• [To do] Given the records that follow, return each one verbatim.

Material for this task Start Marker

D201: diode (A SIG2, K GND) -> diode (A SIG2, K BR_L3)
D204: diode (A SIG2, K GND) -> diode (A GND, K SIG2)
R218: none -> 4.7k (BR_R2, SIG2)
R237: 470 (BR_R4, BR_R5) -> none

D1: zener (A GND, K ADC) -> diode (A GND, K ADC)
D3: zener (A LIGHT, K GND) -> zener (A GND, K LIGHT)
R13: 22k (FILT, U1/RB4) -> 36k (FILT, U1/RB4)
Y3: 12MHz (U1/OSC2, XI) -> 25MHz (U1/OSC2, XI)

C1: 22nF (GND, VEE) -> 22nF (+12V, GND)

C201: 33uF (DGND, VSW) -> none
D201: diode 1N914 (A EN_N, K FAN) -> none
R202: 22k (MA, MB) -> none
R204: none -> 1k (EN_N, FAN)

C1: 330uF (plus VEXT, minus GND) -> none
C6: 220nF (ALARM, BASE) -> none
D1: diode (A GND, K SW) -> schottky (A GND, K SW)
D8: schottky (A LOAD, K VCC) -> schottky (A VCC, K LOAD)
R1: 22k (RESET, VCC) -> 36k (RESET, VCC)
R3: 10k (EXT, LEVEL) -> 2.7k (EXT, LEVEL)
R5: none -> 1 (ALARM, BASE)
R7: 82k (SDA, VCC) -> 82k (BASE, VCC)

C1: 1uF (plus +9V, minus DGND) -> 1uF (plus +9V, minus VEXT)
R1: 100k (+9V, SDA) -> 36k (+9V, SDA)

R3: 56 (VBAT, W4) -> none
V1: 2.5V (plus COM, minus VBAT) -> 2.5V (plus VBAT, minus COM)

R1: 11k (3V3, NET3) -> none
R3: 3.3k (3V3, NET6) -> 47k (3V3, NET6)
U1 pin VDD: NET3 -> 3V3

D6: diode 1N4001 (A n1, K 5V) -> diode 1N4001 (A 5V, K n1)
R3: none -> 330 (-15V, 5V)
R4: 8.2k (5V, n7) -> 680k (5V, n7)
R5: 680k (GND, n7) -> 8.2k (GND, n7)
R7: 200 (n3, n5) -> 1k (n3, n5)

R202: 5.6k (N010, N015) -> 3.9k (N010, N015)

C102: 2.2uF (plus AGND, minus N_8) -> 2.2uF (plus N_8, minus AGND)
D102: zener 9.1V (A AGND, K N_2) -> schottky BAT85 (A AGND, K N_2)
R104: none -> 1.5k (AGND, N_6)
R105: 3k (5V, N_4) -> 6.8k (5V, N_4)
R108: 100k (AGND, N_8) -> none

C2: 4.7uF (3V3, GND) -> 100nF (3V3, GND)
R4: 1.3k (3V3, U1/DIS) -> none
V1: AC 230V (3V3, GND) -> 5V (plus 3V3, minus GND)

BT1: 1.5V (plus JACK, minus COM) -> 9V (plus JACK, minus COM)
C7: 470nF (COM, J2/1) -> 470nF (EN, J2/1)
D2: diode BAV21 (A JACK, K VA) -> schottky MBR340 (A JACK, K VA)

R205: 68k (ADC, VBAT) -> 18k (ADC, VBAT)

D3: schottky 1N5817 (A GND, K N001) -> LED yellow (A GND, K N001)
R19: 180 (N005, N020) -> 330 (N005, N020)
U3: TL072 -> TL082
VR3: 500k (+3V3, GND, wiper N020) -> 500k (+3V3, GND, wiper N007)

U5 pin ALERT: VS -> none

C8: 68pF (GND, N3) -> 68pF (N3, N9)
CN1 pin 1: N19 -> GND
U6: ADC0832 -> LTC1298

Material for this task End Marker

• [Task output]
D201: diode (A SIG2, K GND) -> diode (A SIG2, K BR_L3)
D204: diode (A SIG2, K GND) -> diode (A GND, K SIG2)
R218: none -> 4.7k (BR_R2, SIG2)
R237: 470 (BR_R4, BR_R5) -> none

D1: zener (A GND, K ADC) -> diode (A GND, K ADC)
D3: zener (A LIGHT, K GND) -> zener (A GND, K LIGHT)
R13: 22k (FILT, U1/RB4) -> 36k (FILT, U1/RB4)
Y3: 12MHz (U1/OSC2, XI) -> 25MHz (U1/OSC2, XI)

C1: 22nF (GND, VEE) -> 22nF (+12V, GND)

C201: 33uF (DGND, VSW) -> none
D201: diode 1N914 (A EN_N, K FAN) -> none
R202: 22k (MA, MB) -> none
R204: none -> 1k (EN_N, FAN)

C1: 330uF (plus VEXT, minus GND) -> none
C6: 220nF (ALARM, BASE) -> none
D1: diode (A GND, K SW) -> schottky (A GND, K SW)
D8: schottky (A LOAD, K VCC) -> schottky (A VCC, K LOAD)
R1: 22k (RESET, VCC) -> 36k (RESET, VCC)
R3: 10k (EXT, LEVEL) -> 2.7k (EXT, LEVEL)
R5: none -> 1 (ALARM, BASE)
R7: 82k (SDA, VCC) -> 82k (BASE, VCC)

C1: 1uF (plus +9V, minus DGND) -> 1uF (plus +9V, minus VEXT)
R1: 100k (+9V, SDA) -> 36k (+9V, SDA)

R3: 56 (VBAT, W4) -> none
V1: 2.5V (plus COM, minus VBAT) -> 2.5V (plus VBAT, minus COM)

R1: 11k (3V3, NET3) -> none
R3: 3.3k (3V3, NET6) -> 47k (3V3, NET6)
U1 pin VDD: NET3 -> 3V3

D6: diode 1N4001 (A n1, K 5V) -> diode 1N4001 (A 5V, K n1)
R3: none -> 330 (-15V, 5V)
R4: 8.2k (5V, n7) -> 680k (5V, n7)
R5: 680k (GND, n7) -> 8.2k (GND, n7)
R7: 200 (n3, n5) -> 1k (n3, n5)

R202: 5.6k (N010, N015) -> 3.9k (N010, N015)

C102: 2.2uF (plus AGND, minus N_8) -> 2.2uF (plus N_8, minus AGND)
D102: zener 9.1V (A AGND, K N_2) -> schottky BAT85 (A AGND, K N_2)
R104: none -> 1.5k (AGND, N_6)
R105: 3k (5V, N_4) -> 6.8k (5V, N_4)
R108: 100k (AGND, N_8) -> none

C2: 4.7uF (3V3, GND) -> 100nF (3V3, GND)
R4: 1.3k (3V3, U1/DIS) -> none
V1: AC 230V (3V3, GND) -> 5V (plus 3V3, minus GND)

BT1: 1.5V (plus JACK, minus COM) -> 9V (plus JACK, minus COM)
C7: 470nF (COM, J2/1) -> 470nF (EN, J2/1)
D2: diode BAV21 (A JACK, K VA) -> schottky MBR340 (A JACK, K VA)

R205: 68k (ADC, VBAT) -> 18k (ADC, VBAT)

D3: schottky 1N5817 (A GND, K N001) -> LED yellow (A GND, K N001)
R19: 180 (N005, N020) -> 330 (N005, N020)
U3: TL072 -> TL082
VR3: 500k (+3V3, GND, wiper N020) -> 500k (+3V3, GND, wiper N007)

U5 pin ALERT: VS -> none

C8: 68pF (GND, N3) -> 68pF (N3, N9)
CN1 pin 1: N19 -> GND
U6: ADC0832 -> LTC1298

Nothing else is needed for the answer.